═════ Provided material ═════

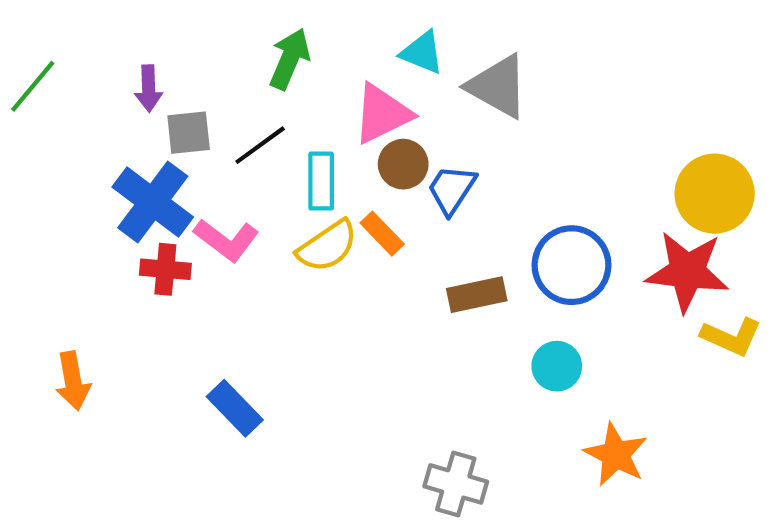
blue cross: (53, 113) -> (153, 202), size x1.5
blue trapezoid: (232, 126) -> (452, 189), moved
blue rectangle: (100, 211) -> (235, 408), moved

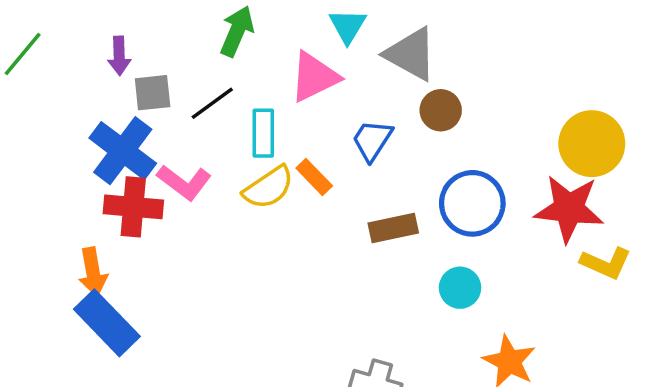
cyan triangle: (422, 53) -> (348, 26), turned 39
brown circle: (403, 164) -> (441, 110), moved
red cross: (165, 269) -> (133, 207), size x1.4
orange arrow: (73, 381) -> (93, 272), moved
blue rectangle: (235, 408) -> (107, 323), moved, size x1.4

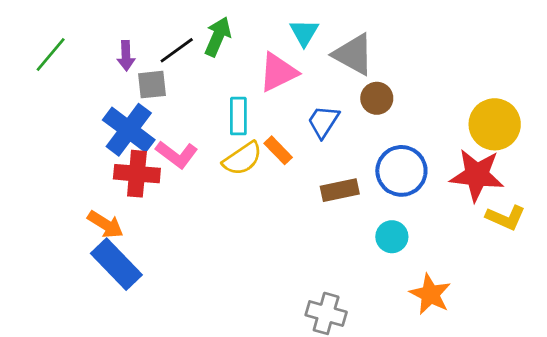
black line: (212, 103) -> (177, 50), moved
orange arrow: (93, 272) -> (105, 224), turned -48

═════

What you are asked to do » Output exactly the lines between the one containing "black line: (212, 103) -> (177, 50), moved" and the final line above, both inclusive.

Expected answer »
black line: (212, 103) -> (177, 50), moved
orange arrow: (93, 272) -> (105, 224), turned -48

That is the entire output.